§ **YOUR OBJECTIVE**: Restate the listing word for word; omit the images.

§ **GIVEN DATA**:
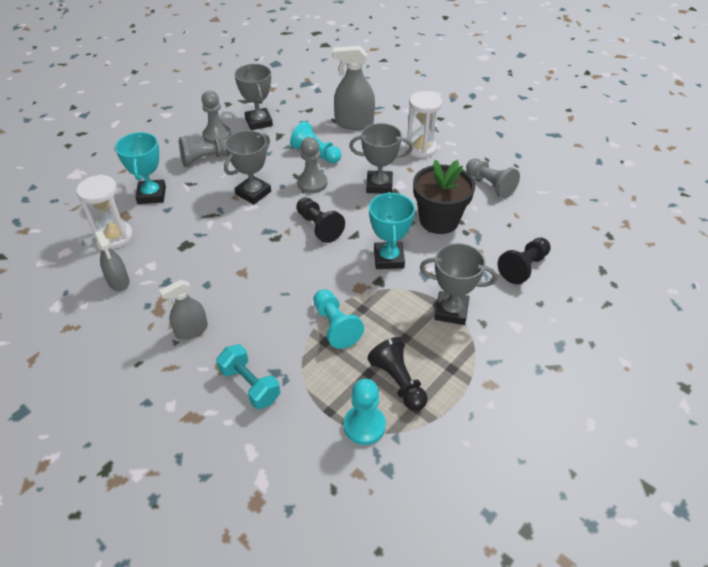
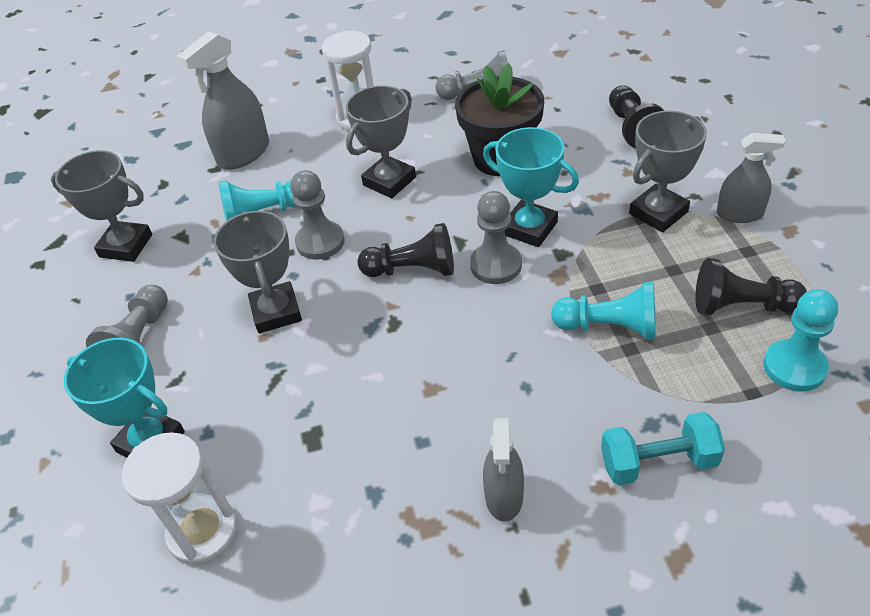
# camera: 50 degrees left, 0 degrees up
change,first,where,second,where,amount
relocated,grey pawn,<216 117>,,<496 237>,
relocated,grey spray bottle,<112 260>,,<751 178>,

§ **ANSWER FOR THIS EXERCISE**:
# camera: 50 degrees left, 0 degrees up
change,first,where,second,where,amount
relocated,grey pawn,<216 117>,,<496 237>,
relocated,grey spray bottle,<112 260>,,<751 178>,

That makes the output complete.